■ Records provided ■
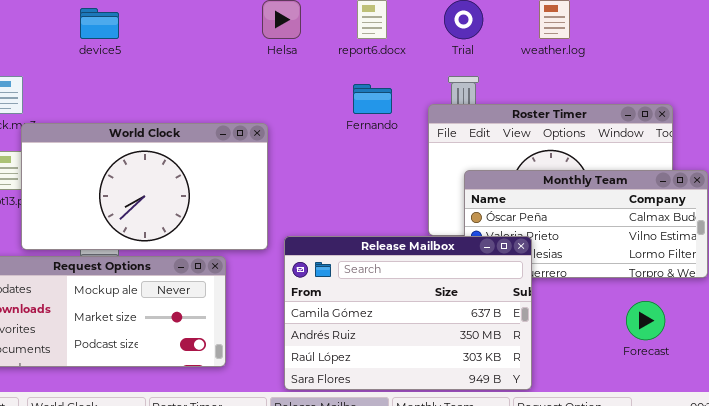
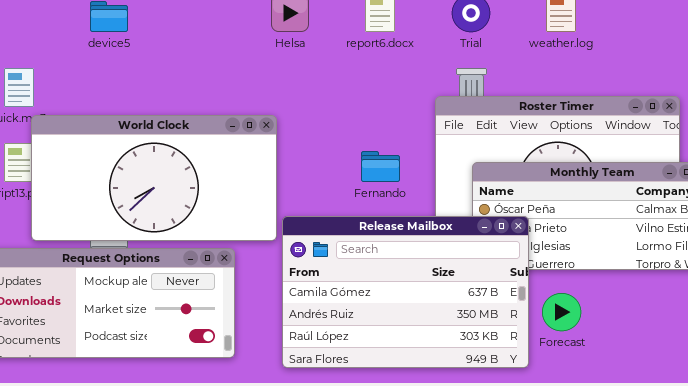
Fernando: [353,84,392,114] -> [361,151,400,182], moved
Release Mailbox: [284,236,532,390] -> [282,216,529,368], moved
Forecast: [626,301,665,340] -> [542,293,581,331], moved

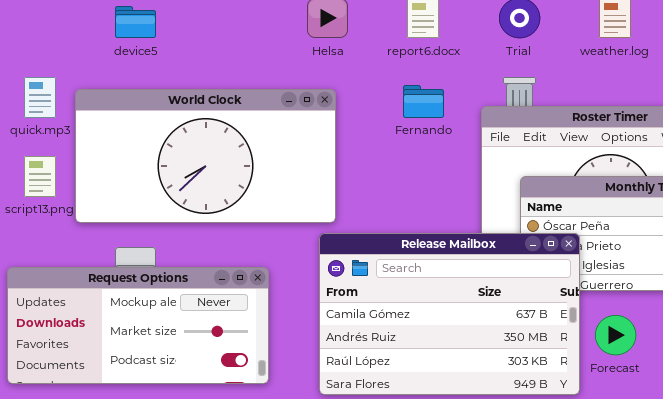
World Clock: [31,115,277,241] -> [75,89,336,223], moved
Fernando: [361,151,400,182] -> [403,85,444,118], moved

■ Problem to solve ■
Say how many lines in the data include the string "Fernando", giving the number alone.

■ Your solution ■
2